[Entries provided]
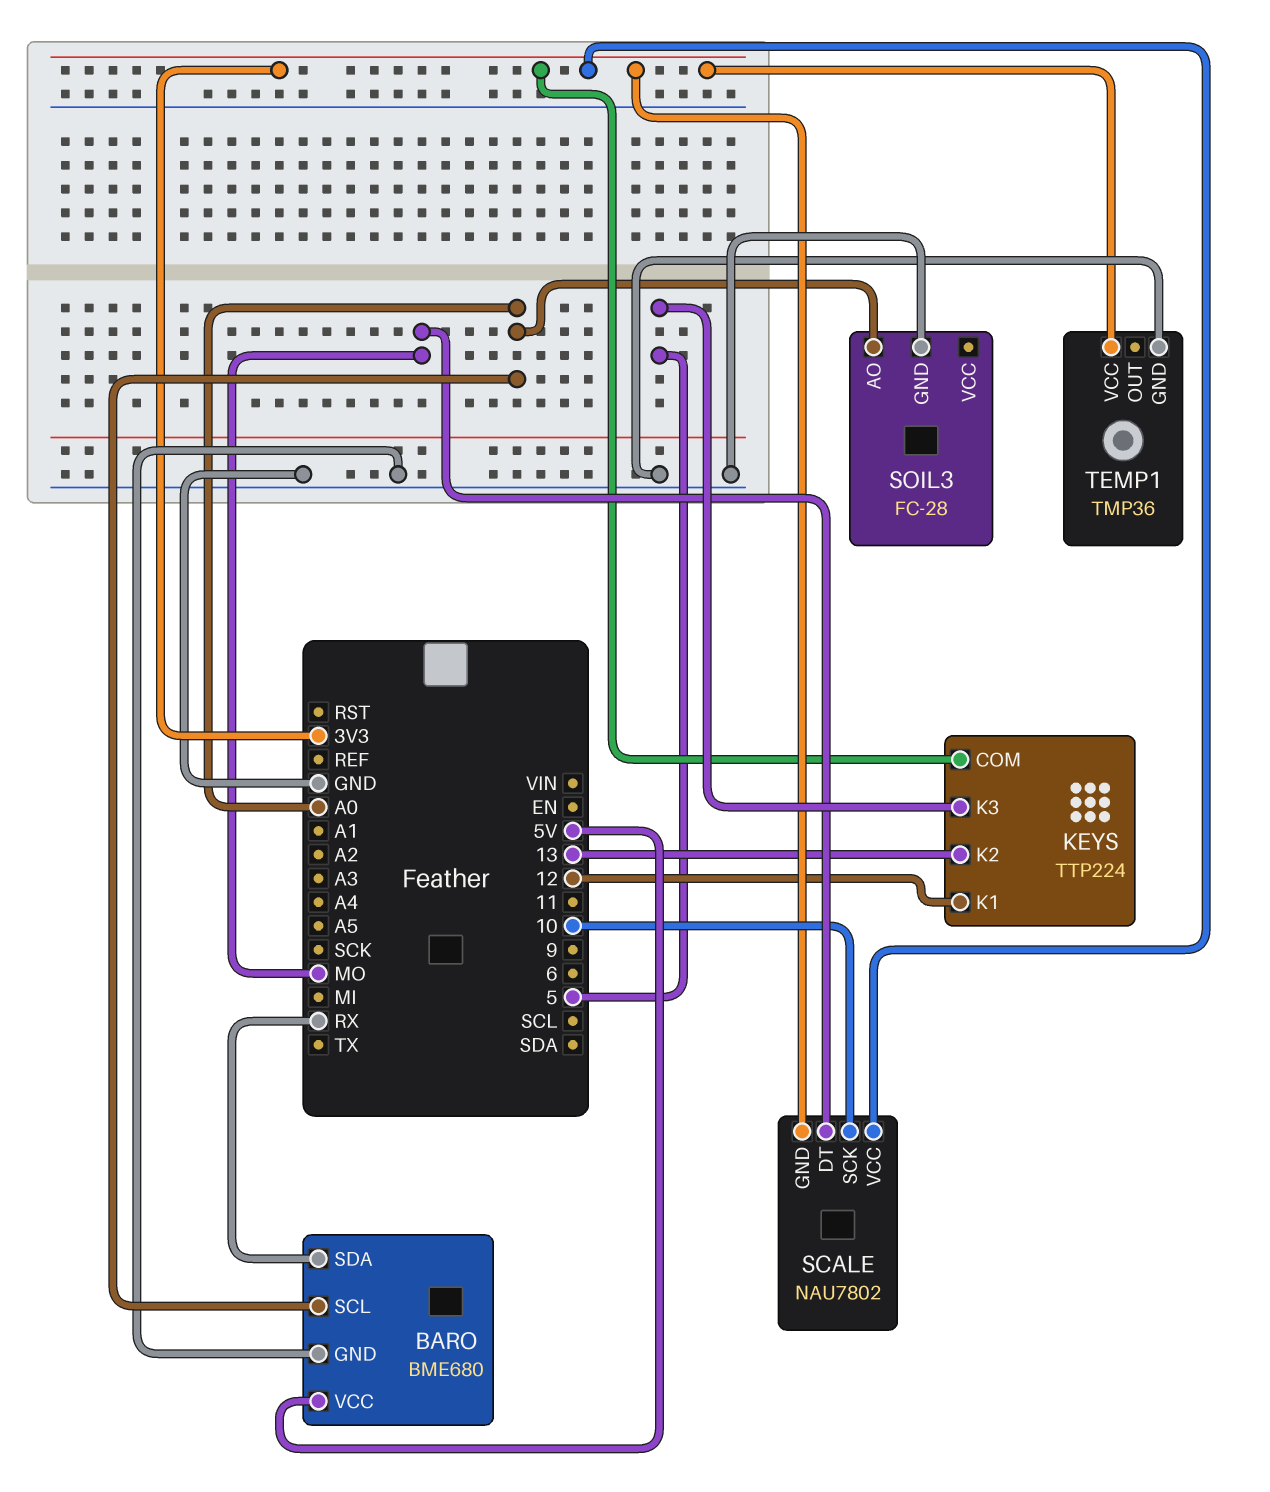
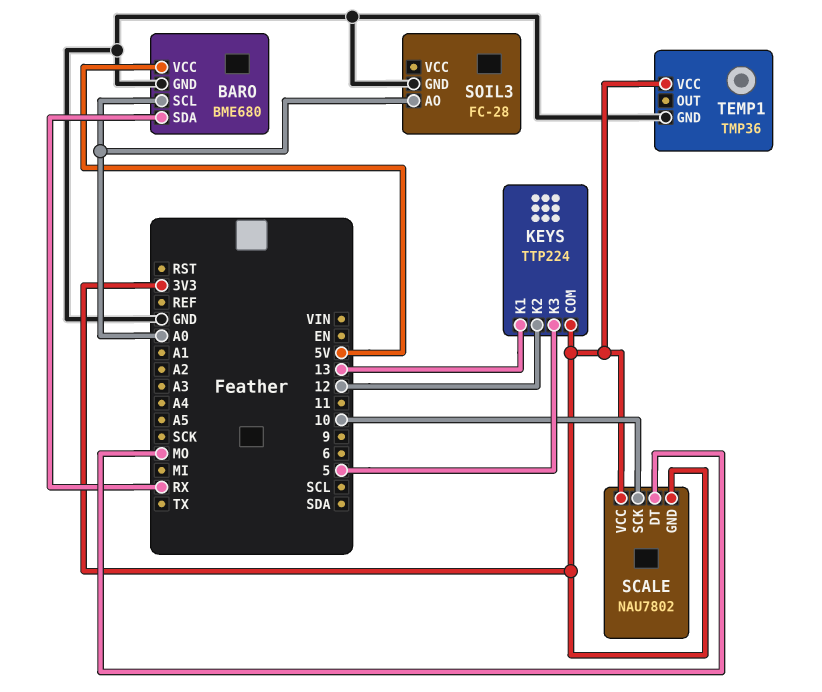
KEYS pin K1: 12 -> 13
KEYS pin K2: 13 -> 12

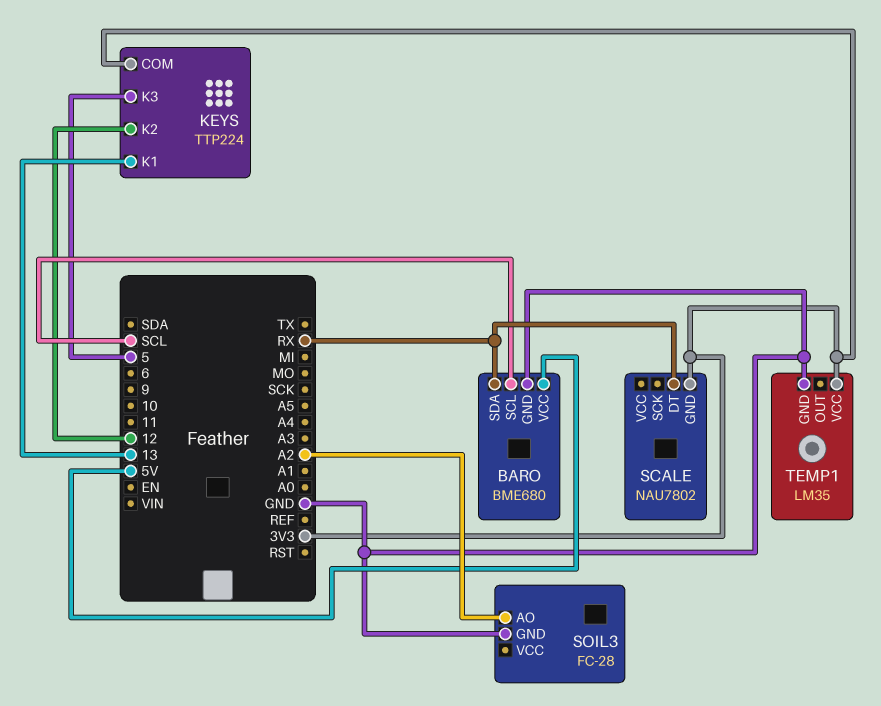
BARO pin SCL: A0 -> SCL
SCALE pin DT: MO -> RX
SCALE pin SCK: 10 -> none
SCALE pin VCC: 3V3 -> none
SOIL3 pin AO: A0 -> A2
TEMP1: TMP36 -> LM35

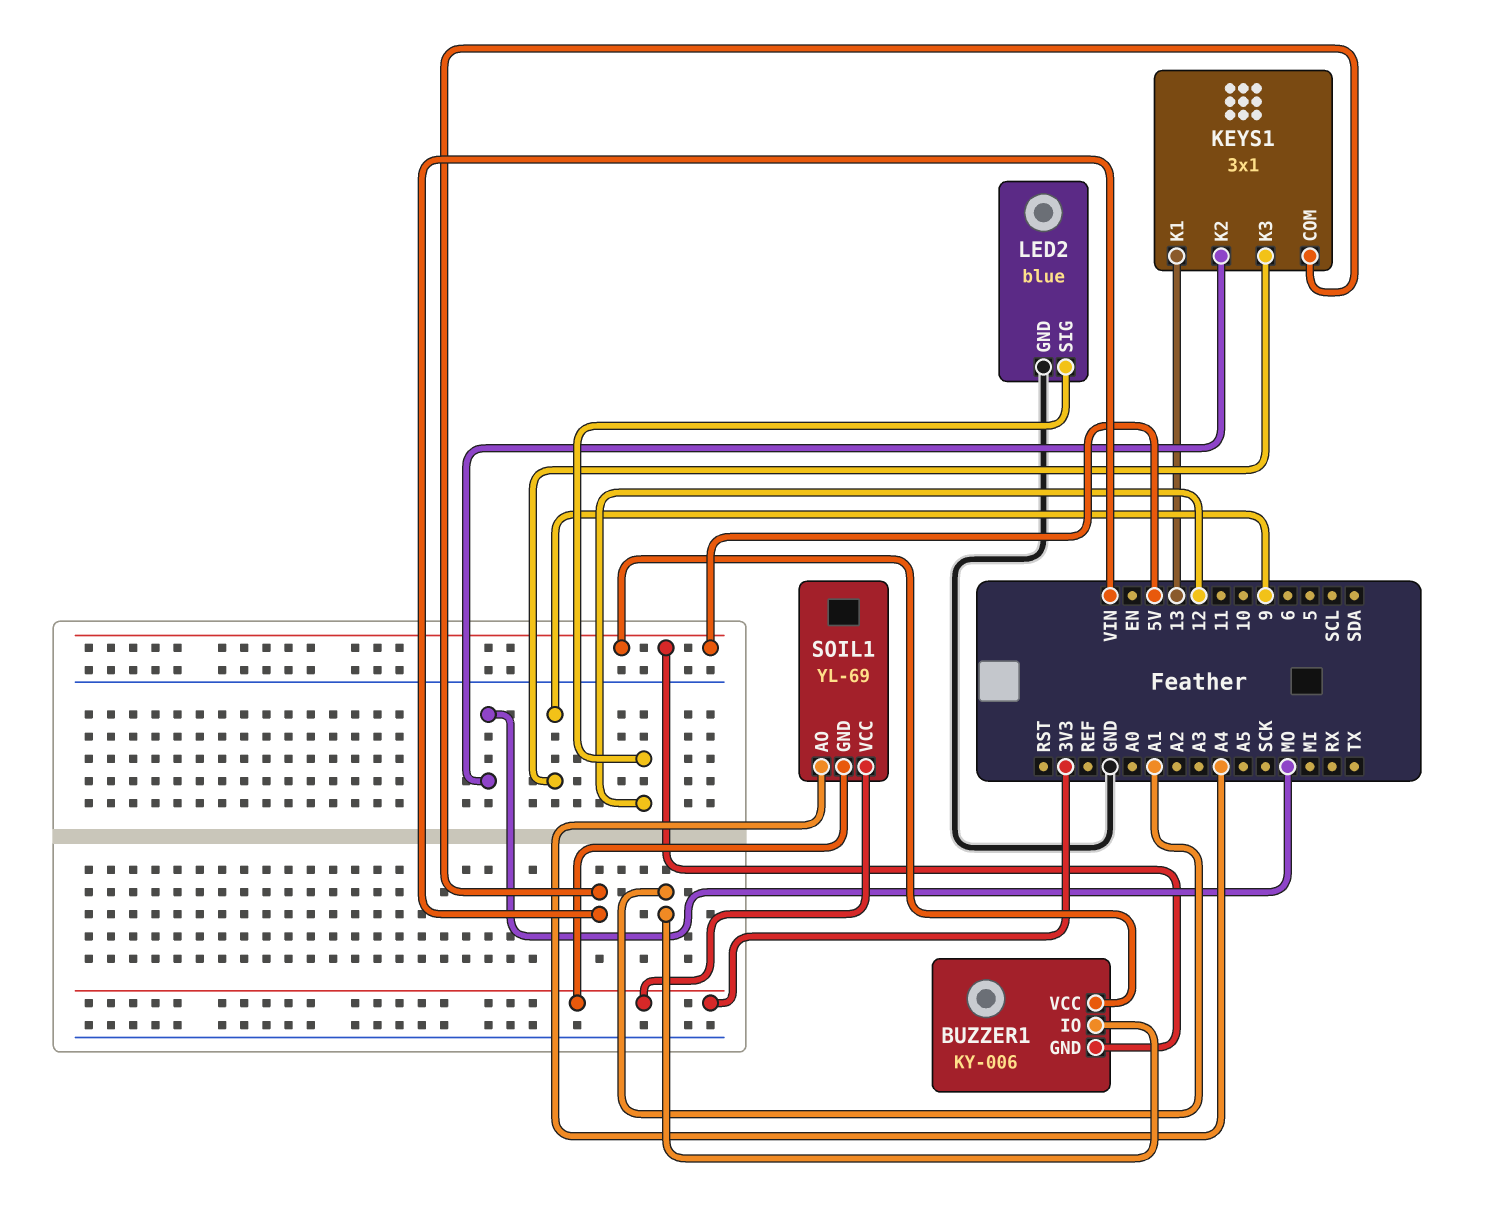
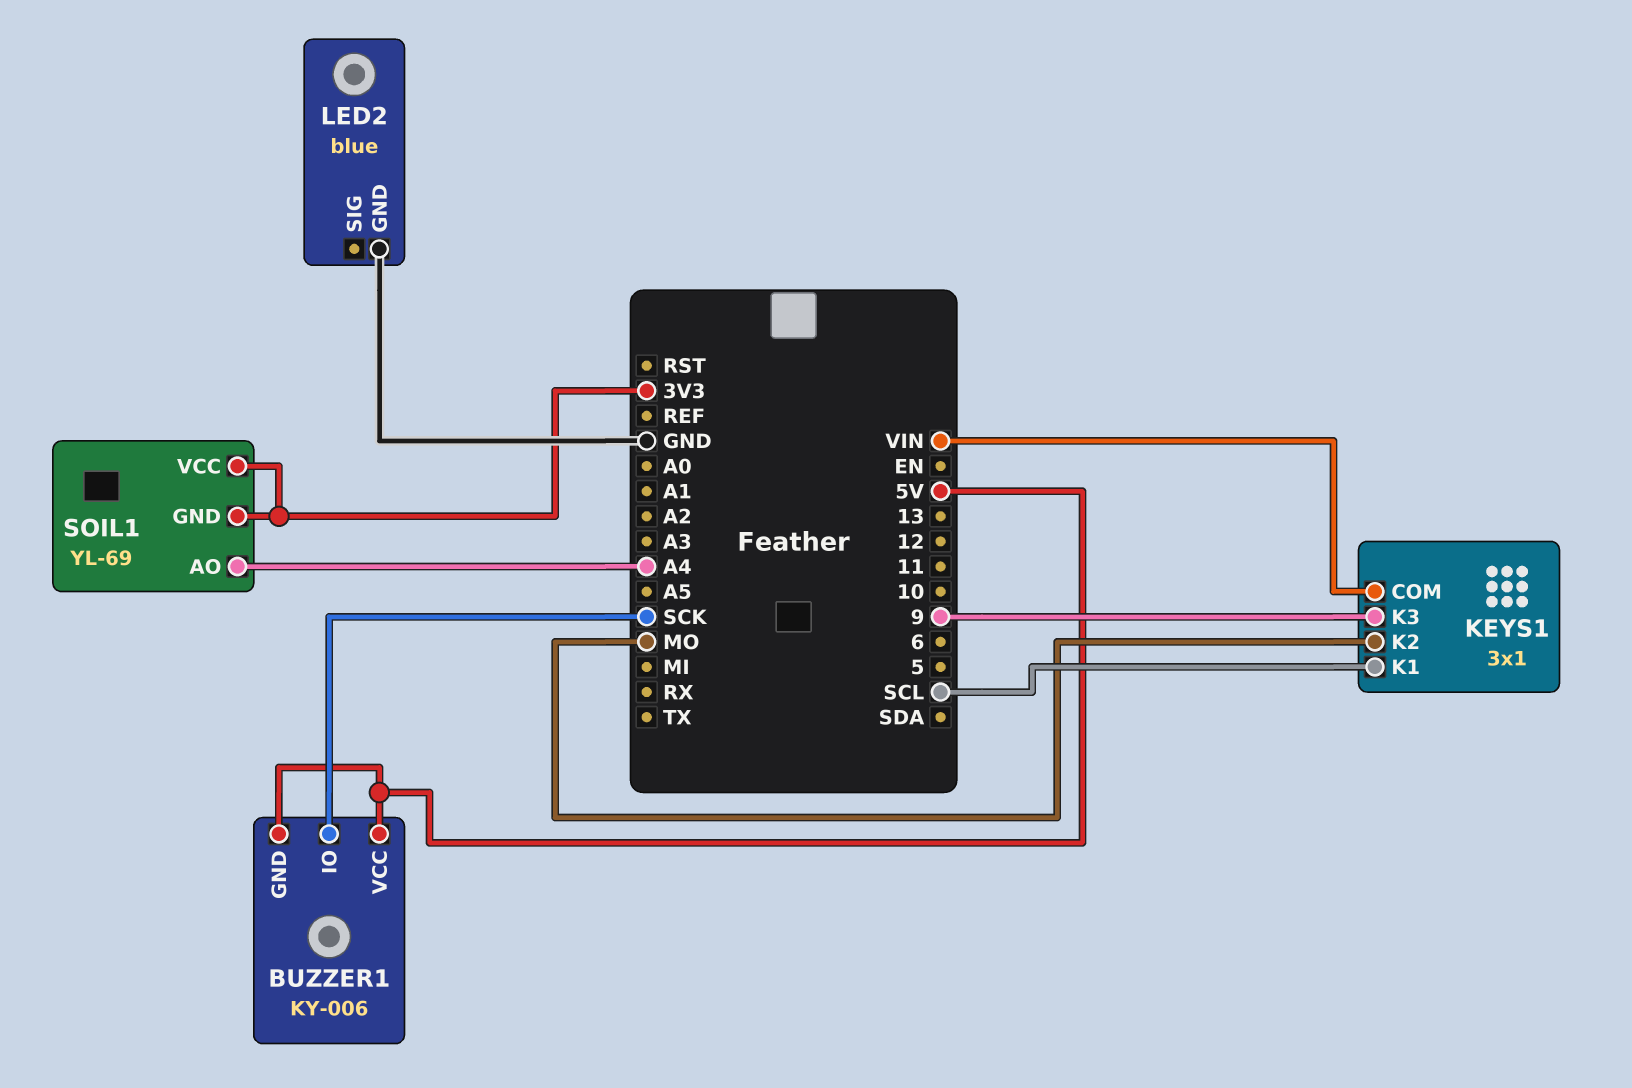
BUZZER1 pin IO: A1 -> SCK
KEYS1 pin K1: 13 -> SCL
LED2 pin SIG: 12 -> none

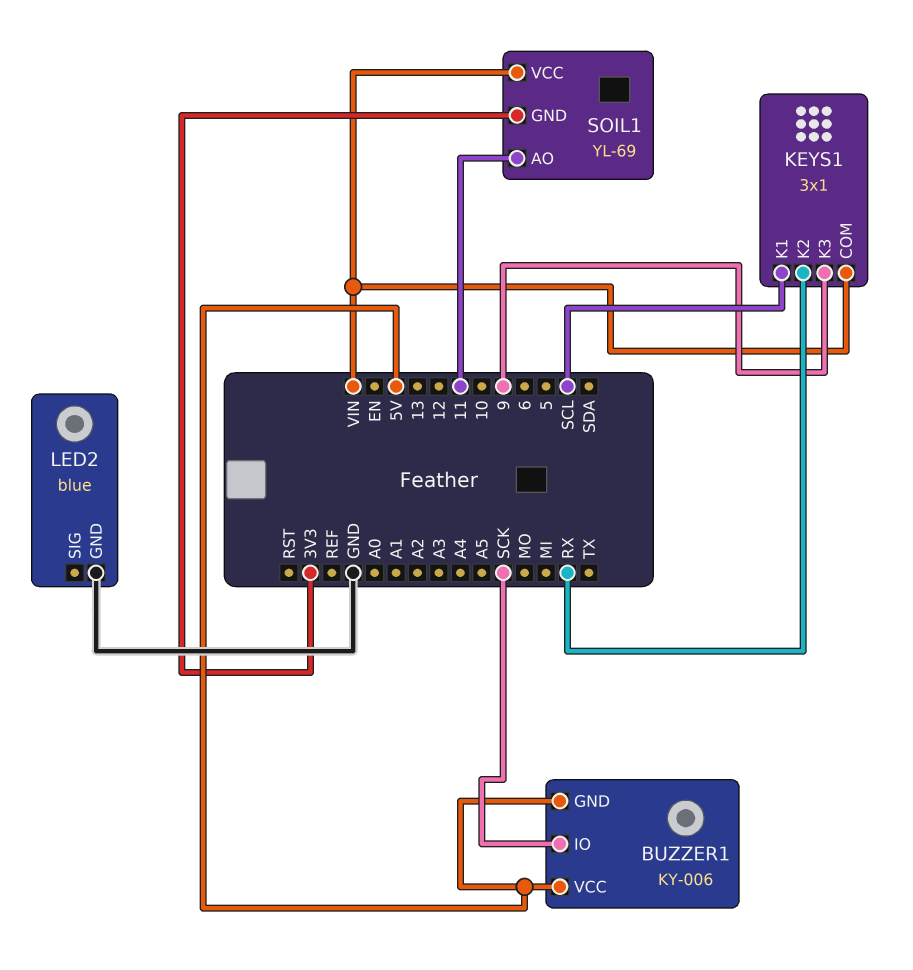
KEYS1 pin K2: MO -> RX
SOIL1 pin AO: A4 -> 11
SOIL1 pin VCC: 3V3 -> VIN

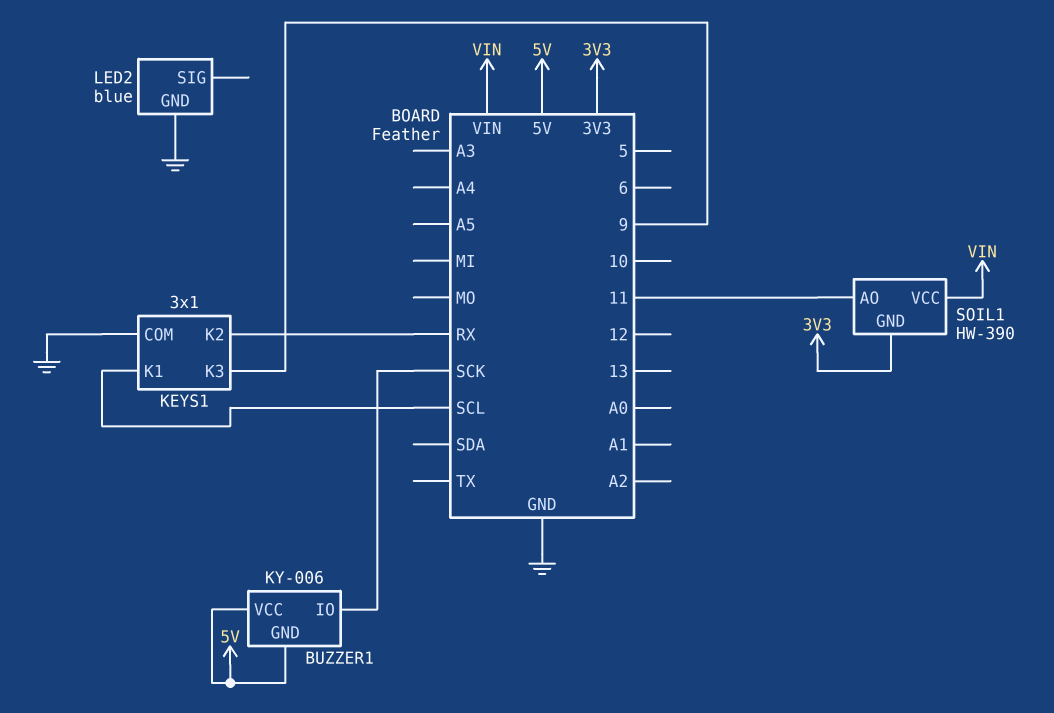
KEYS1 pin COM: VIN -> GND
SOIL1: YL-69 -> HW-390

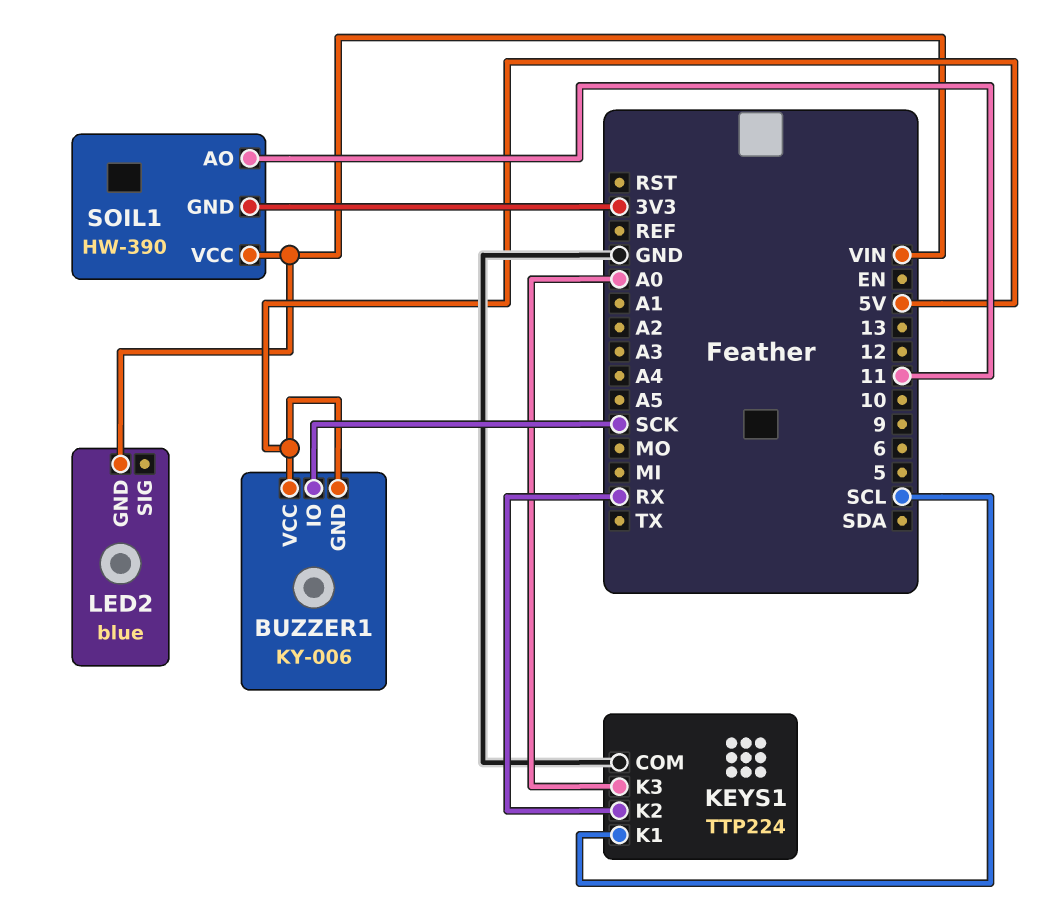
KEYS1: 3x1 -> TTP224
KEYS1 pin K3: 9 -> A0
LED2 pin GND: GND -> VIN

[Activity] Return the preceding entries verbatim, with the pictures excluded.

[Result of this exercise]
KEYS pin K1: 12 -> 13
KEYS pin K2: 13 -> 12

BARO pin SCL: A0 -> SCL
SCALE pin DT: MO -> RX
SCALE pin SCK: 10 -> none
SCALE pin VCC: 3V3 -> none
SOIL3 pin AO: A0 -> A2
TEMP1: TMP36 -> LM35

BUZZER1 pin IO: A1 -> SCK
KEYS1 pin K1: 13 -> SCL
LED2 pin SIG: 12 -> none

KEYS1 pin K2: MO -> RX
SOIL1 pin AO: A4 -> 11
SOIL1 pin VCC: 3V3 -> VIN

KEYS1 pin COM: VIN -> GND
SOIL1: YL-69 -> HW-390

KEYS1: 3x1 -> TTP224
KEYS1 pin K3: 9 -> A0
LED2 pin GND: GND -> VIN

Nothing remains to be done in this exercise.